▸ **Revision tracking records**
*** Begin section ***
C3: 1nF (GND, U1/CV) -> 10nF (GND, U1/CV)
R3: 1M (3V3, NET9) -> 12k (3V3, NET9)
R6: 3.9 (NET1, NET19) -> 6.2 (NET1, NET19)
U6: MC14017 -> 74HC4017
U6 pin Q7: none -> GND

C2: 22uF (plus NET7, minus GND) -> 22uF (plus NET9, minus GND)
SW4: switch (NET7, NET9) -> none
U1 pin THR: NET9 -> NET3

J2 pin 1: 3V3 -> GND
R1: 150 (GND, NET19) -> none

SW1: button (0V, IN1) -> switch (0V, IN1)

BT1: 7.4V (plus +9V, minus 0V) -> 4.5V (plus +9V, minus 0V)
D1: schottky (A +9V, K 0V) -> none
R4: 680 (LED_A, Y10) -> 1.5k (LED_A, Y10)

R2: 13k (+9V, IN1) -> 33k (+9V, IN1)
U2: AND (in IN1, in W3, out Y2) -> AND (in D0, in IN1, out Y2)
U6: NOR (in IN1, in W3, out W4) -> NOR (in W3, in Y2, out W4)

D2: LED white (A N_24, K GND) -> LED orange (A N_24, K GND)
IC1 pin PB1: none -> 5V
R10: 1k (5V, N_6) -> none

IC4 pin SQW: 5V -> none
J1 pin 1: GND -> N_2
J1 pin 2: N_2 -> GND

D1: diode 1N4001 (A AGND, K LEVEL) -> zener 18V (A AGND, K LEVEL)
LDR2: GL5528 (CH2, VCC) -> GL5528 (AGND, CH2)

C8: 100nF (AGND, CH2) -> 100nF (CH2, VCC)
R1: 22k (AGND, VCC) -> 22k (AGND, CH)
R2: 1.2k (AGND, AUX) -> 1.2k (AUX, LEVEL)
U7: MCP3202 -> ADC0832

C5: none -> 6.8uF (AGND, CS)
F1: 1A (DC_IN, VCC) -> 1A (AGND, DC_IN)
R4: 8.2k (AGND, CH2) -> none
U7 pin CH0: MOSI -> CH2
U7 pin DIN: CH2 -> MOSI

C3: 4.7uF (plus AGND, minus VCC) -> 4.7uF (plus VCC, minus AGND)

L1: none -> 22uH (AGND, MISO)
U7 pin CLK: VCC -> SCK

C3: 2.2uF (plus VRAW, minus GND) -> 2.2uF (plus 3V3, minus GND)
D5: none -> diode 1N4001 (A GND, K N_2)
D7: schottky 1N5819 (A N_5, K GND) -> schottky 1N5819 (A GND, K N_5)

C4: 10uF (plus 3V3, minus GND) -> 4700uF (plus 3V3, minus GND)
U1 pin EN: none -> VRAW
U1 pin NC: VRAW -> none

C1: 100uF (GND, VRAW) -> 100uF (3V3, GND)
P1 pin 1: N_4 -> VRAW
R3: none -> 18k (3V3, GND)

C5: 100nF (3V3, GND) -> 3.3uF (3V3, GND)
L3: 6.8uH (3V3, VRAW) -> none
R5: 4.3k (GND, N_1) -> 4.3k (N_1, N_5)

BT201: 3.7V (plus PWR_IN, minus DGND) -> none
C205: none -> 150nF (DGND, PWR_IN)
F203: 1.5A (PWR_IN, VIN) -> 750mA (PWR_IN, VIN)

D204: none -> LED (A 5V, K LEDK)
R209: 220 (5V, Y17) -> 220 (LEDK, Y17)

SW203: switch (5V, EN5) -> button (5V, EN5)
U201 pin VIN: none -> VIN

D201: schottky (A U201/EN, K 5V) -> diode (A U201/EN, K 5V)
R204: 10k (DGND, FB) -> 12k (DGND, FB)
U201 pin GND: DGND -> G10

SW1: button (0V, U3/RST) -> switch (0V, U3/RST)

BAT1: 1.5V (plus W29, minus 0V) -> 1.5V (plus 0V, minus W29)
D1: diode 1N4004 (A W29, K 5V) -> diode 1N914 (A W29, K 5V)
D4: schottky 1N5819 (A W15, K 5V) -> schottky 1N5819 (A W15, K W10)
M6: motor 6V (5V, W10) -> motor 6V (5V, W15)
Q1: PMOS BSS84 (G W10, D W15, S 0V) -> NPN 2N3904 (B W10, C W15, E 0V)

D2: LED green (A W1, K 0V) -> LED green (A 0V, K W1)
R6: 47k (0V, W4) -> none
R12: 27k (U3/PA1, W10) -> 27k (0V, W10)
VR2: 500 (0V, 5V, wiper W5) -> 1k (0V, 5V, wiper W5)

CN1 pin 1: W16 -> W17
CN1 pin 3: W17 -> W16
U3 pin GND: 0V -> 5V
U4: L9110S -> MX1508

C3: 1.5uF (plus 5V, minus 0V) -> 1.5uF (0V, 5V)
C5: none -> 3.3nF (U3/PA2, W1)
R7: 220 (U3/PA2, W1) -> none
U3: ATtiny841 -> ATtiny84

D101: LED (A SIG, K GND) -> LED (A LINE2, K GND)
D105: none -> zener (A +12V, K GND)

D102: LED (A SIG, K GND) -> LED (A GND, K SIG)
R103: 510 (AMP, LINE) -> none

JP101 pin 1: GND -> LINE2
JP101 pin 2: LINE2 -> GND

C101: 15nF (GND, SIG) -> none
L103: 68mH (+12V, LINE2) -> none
*** End section ***
In the entries, find the line containing "D105: none -> zener (A +12V, K GND)" and output it and all remaining lines exactly.

▸ **TASK ANSWER**
D105: none -> zener (A +12V, K GND)

D102: LED (A SIG, K GND) -> LED (A GND, K SIG)
R103: 510 (AMP, LINE) -> none

JP101 pin 1: GND -> LINE2
JP101 pin 2: LINE2 -> GND

C101: 15nF (GND, SIG) -> none
L103: 68mH (+12V, LINE2) -> none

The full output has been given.